#### [Data records]
__________________________________________________

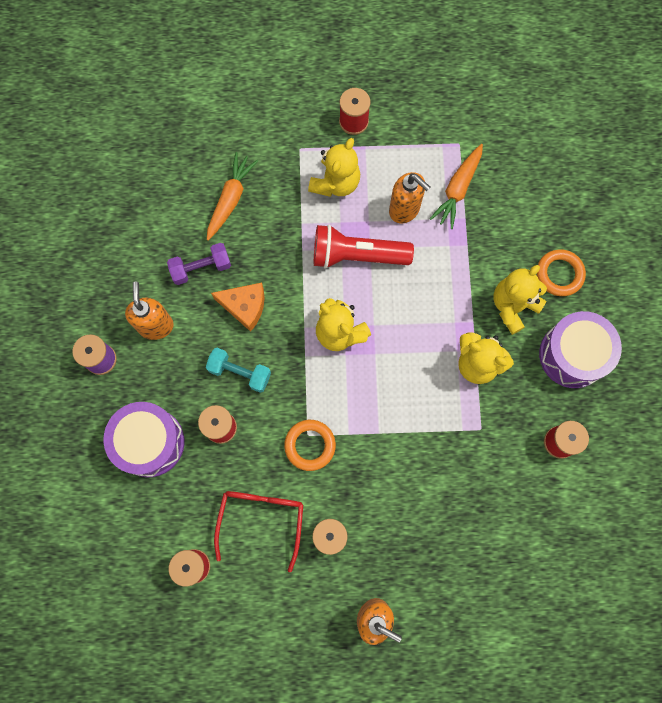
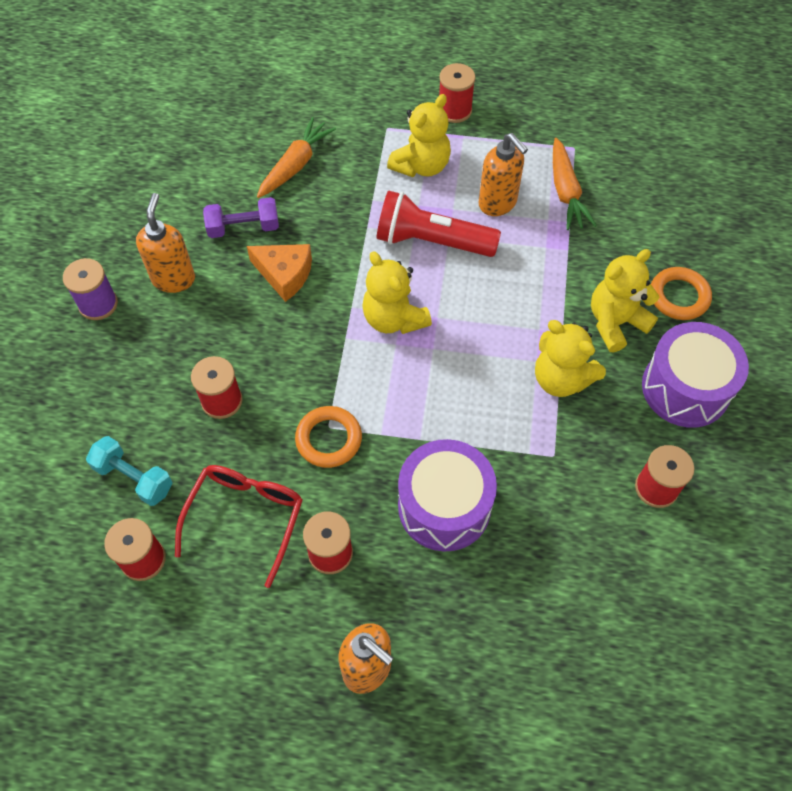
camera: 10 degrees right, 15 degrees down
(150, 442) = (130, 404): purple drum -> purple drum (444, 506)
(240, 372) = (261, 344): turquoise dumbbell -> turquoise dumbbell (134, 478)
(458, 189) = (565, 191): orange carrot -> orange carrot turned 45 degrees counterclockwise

__________________________________________________

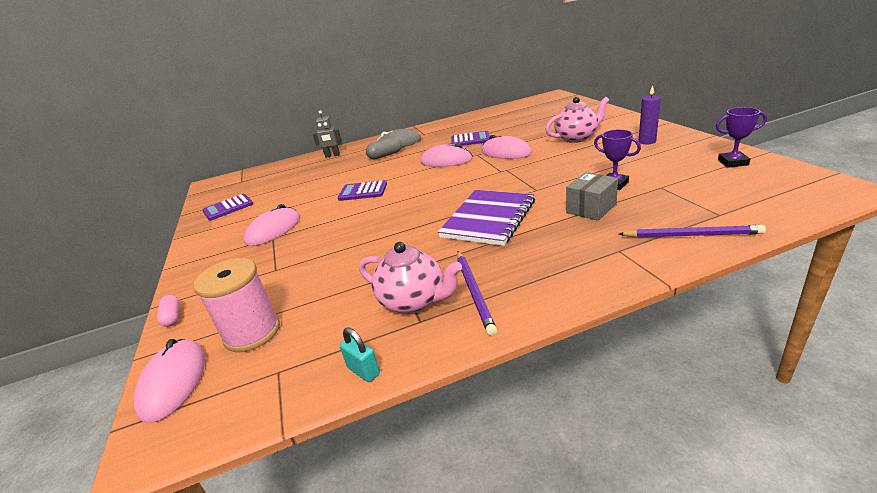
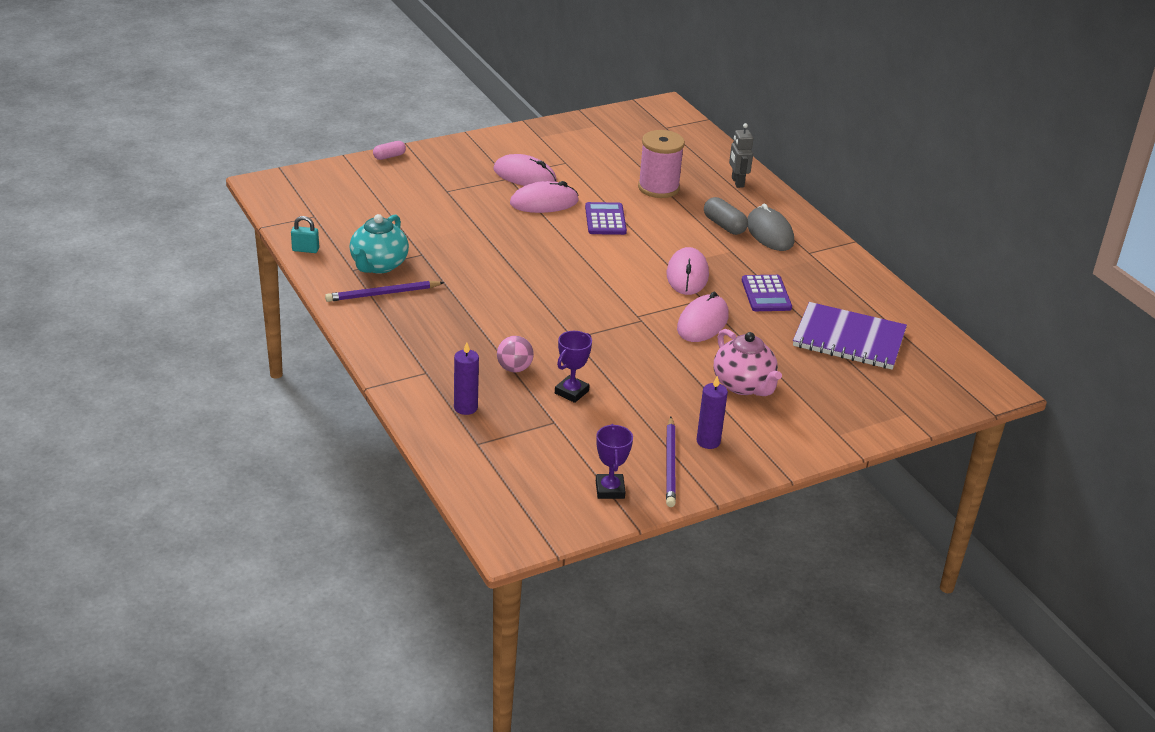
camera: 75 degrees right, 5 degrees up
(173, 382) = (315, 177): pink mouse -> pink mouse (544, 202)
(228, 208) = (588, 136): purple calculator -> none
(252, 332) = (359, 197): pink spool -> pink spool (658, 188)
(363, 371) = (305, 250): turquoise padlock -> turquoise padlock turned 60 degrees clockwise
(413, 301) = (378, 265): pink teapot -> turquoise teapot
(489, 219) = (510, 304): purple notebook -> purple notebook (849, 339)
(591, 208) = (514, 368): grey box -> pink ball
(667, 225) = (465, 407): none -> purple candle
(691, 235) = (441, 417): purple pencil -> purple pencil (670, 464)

__________________________________________________

#### [Activity]
Look back at the data above. Transcribe exactly the lines starting at the line that contains "camera: 10 degrees right, 15 degrees down" and ending at the line that contains "(458, 189) = (565, 191): orange".

#### [Response to this task]
camera: 10 degrees right, 15 degrees down
(150, 442) = (130, 404): purple drum -> purple drum (444, 506)
(240, 372) = (261, 344): turquoise dumbbell -> turquoise dumbbell (134, 478)
(458, 189) = (565, 191): orange carrot -> orange carrot turned 45 degrees counterclockwise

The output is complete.